Below is a block of records. Copy every line in it that contains the word "lime".

Stored entries

#####

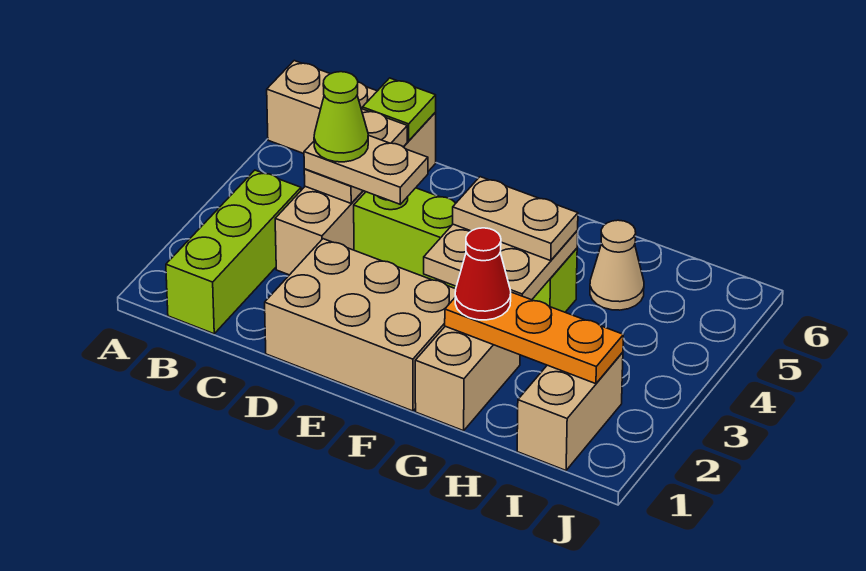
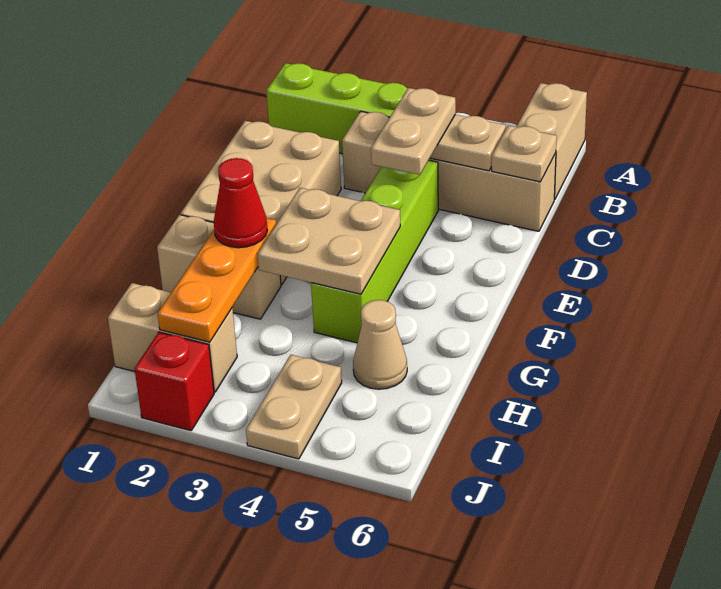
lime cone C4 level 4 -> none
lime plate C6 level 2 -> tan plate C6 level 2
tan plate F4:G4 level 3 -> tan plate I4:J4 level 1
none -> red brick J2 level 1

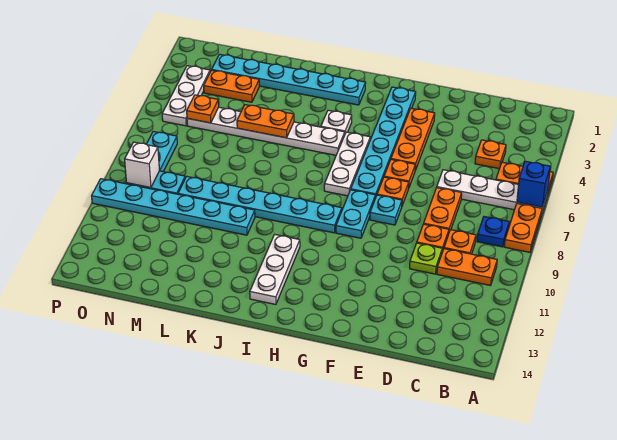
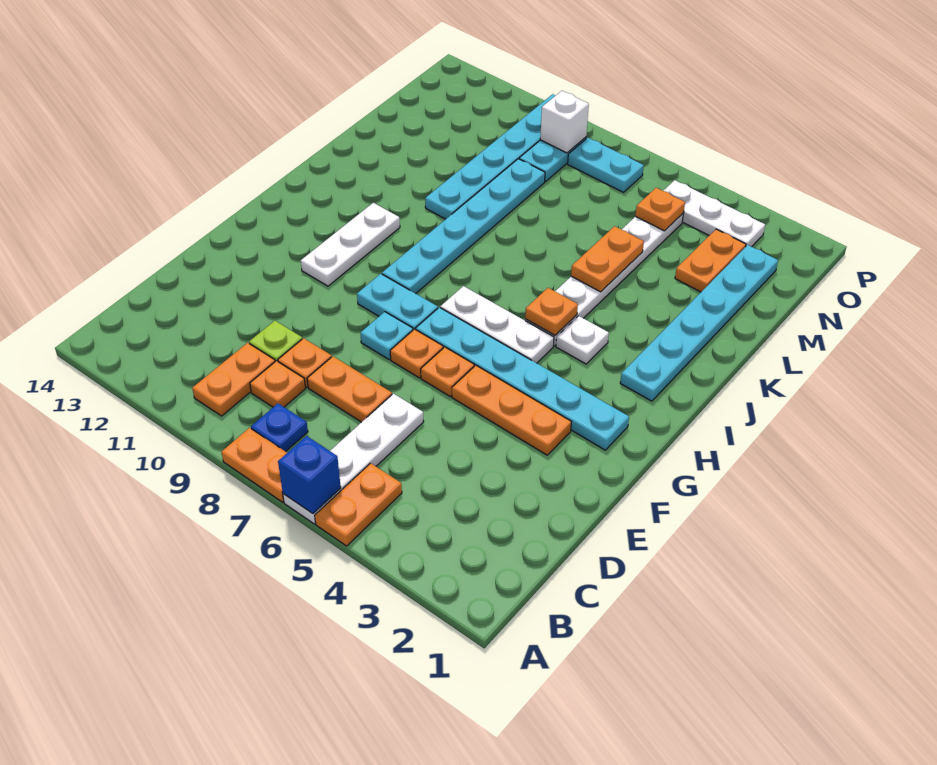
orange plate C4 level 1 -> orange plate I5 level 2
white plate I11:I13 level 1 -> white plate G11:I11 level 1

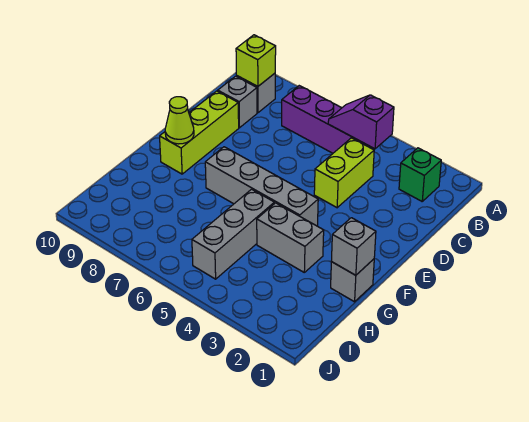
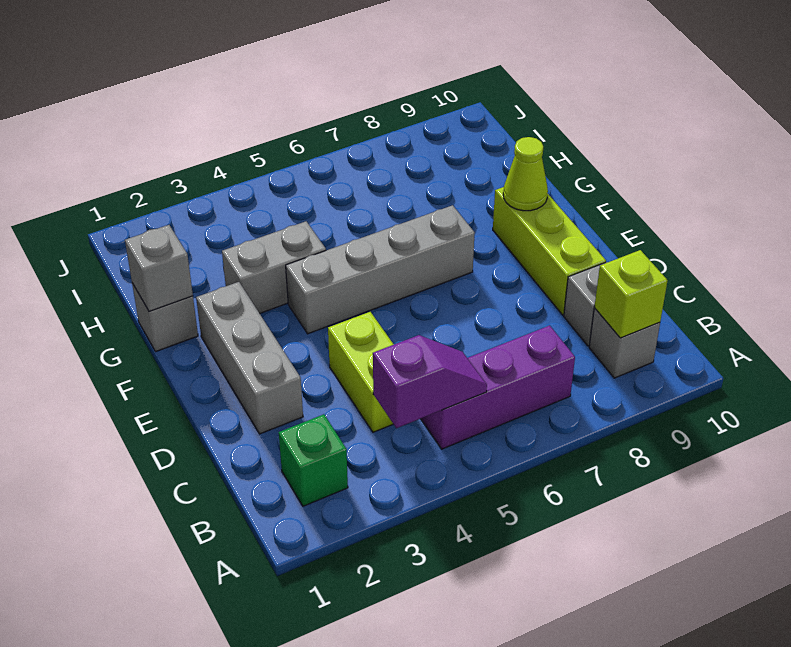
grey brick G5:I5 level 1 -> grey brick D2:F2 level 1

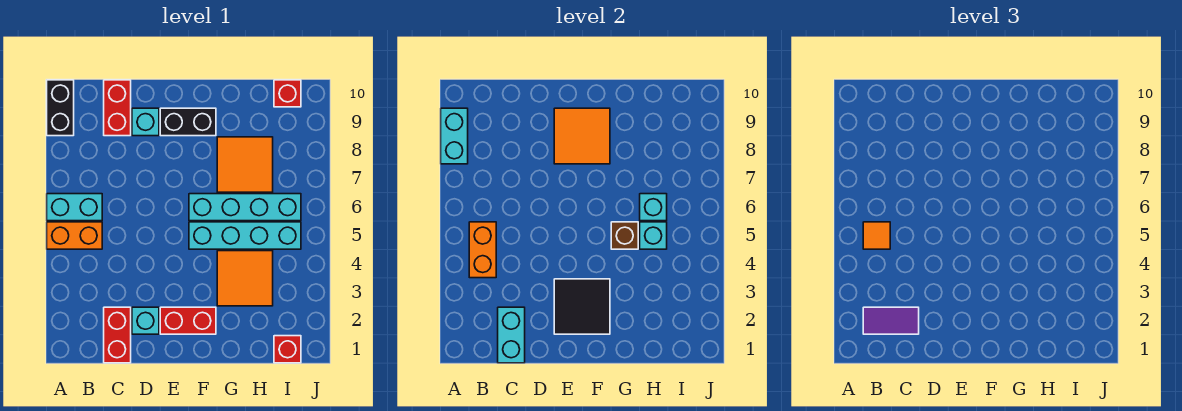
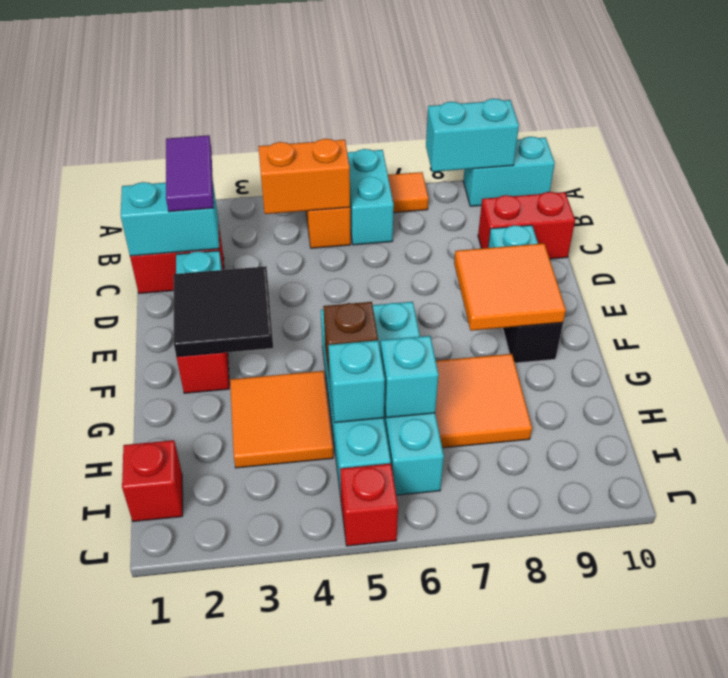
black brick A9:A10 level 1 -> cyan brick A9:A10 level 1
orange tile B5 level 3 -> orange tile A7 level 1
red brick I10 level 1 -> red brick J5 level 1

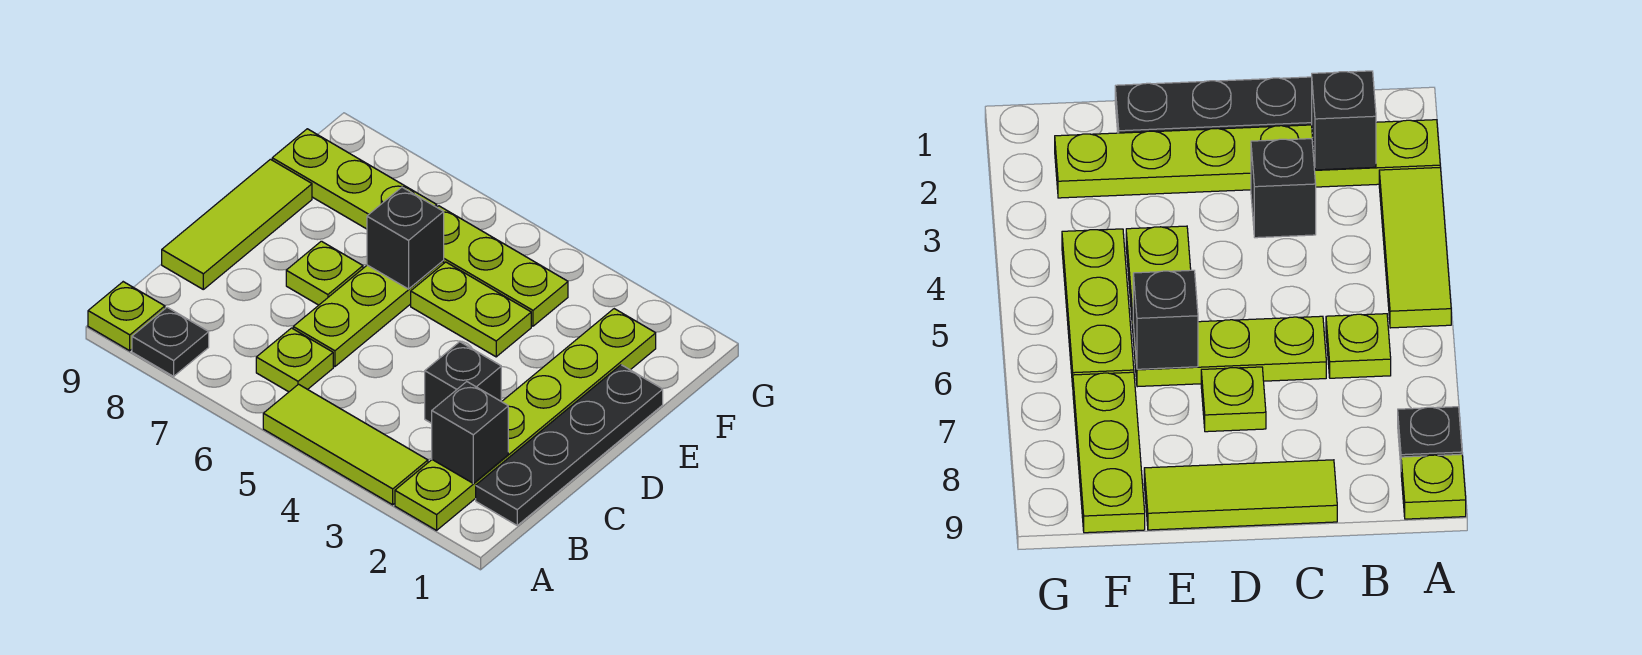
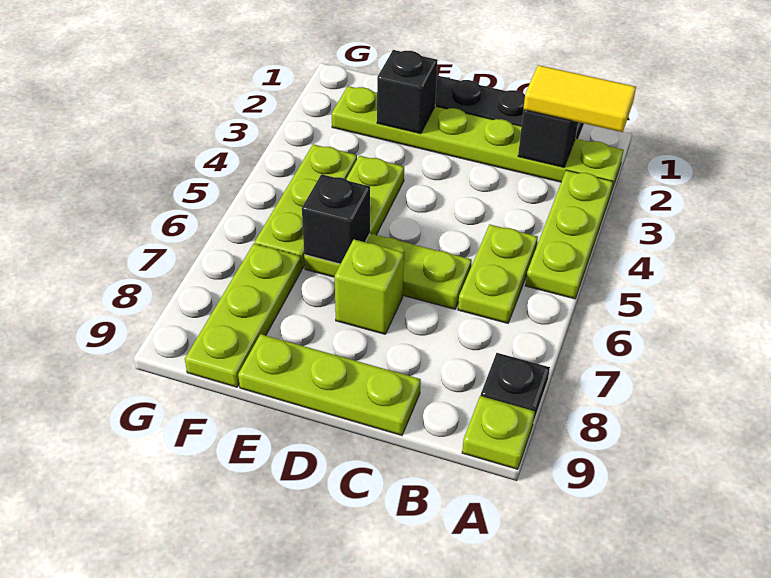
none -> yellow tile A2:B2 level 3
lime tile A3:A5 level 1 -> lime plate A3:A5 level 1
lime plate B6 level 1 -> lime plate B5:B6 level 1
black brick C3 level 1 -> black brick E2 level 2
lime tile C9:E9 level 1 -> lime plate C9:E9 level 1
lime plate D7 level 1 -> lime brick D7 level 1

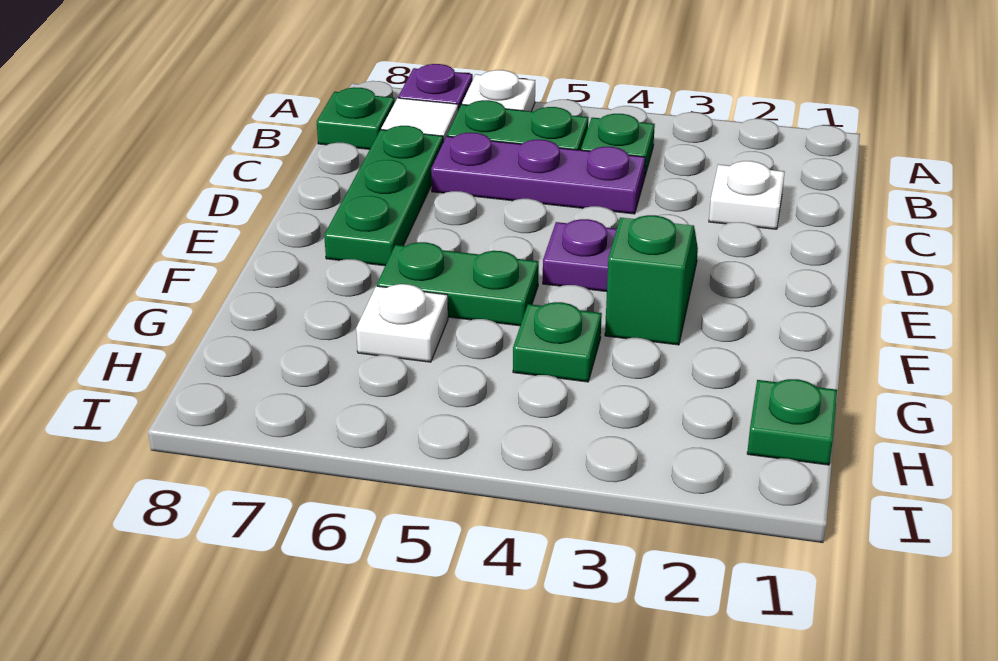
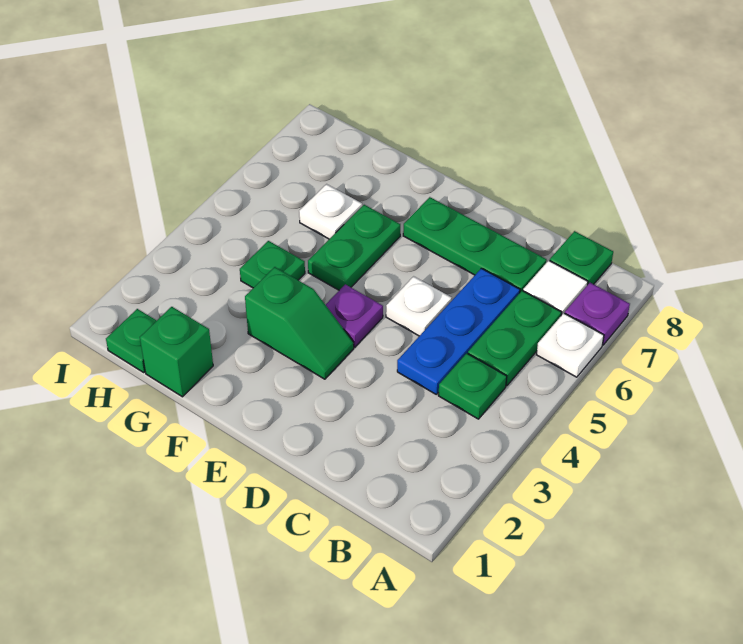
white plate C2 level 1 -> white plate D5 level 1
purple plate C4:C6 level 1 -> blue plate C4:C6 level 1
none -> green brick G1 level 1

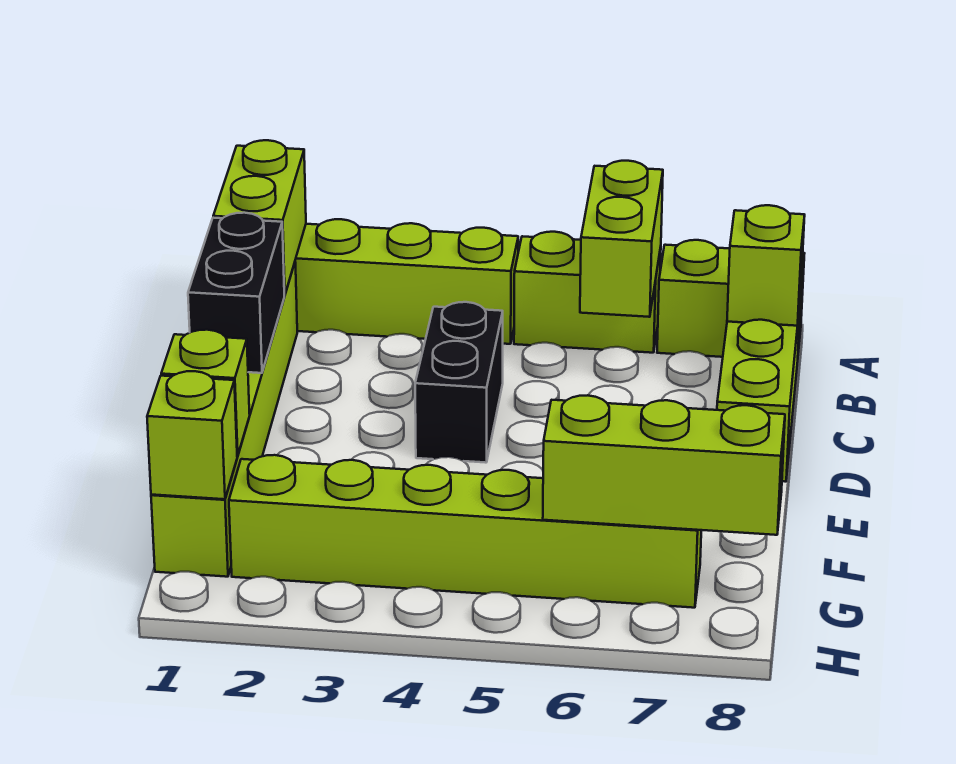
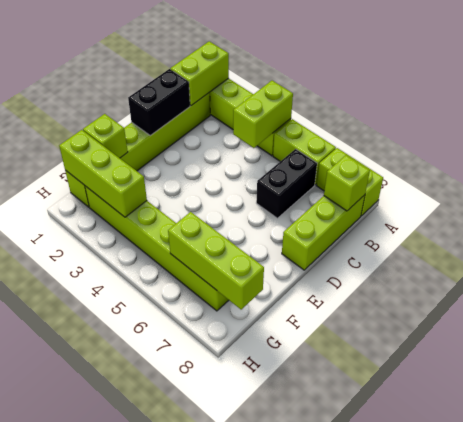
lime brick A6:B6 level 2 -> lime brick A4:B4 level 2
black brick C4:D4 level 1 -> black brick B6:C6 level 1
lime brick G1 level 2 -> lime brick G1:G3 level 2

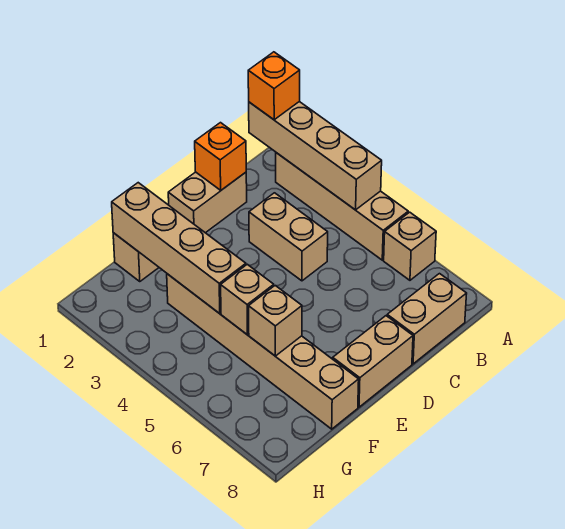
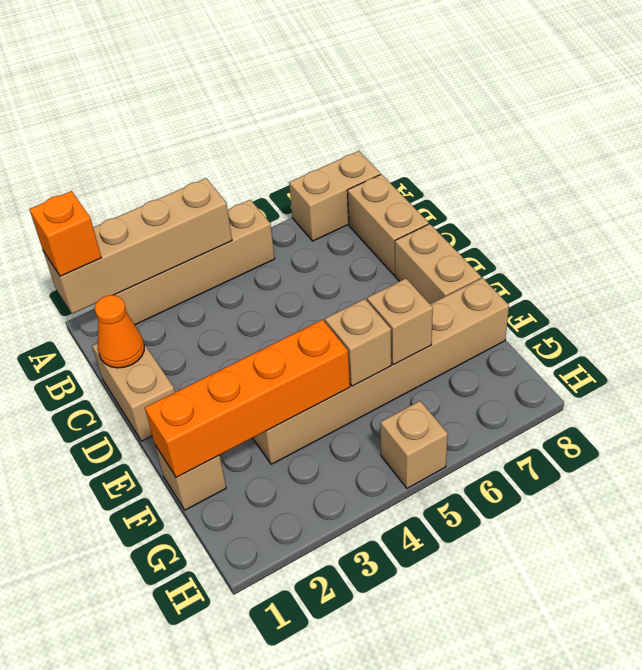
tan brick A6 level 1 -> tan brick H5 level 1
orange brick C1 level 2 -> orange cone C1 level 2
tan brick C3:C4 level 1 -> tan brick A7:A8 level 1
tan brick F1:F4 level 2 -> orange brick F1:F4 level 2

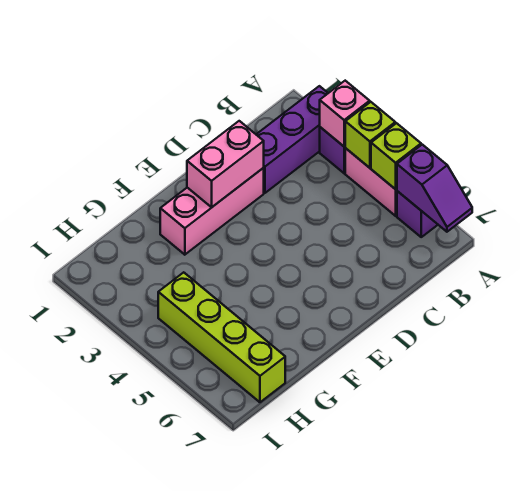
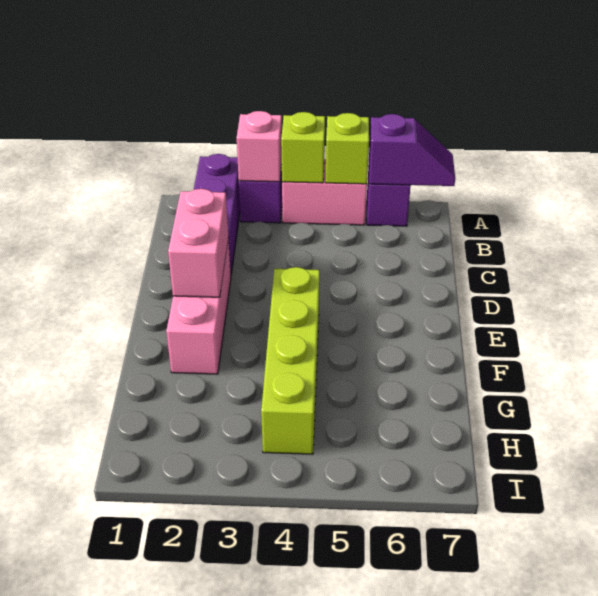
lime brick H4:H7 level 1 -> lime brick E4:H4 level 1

#####

Written answer
lime cone C4 level 4 -> none
lime plate C6 level 2 -> tan plate C6 level 2
lime tile A3:A5 level 1 -> lime plate A3:A5 level 1
lime plate B6 level 1 -> lime plate B5:B6 level 1
lime tile C9:E9 level 1 -> lime plate C9:E9 level 1
lime plate D7 level 1 -> lime brick D7 level 1
lime brick A6:B6 level 2 -> lime brick A4:B4 level 2
lime brick G1 level 2 -> lime brick G1:G3 level 2
lime brick H4:H7 level 1 -> lime brick E4:H4 level 1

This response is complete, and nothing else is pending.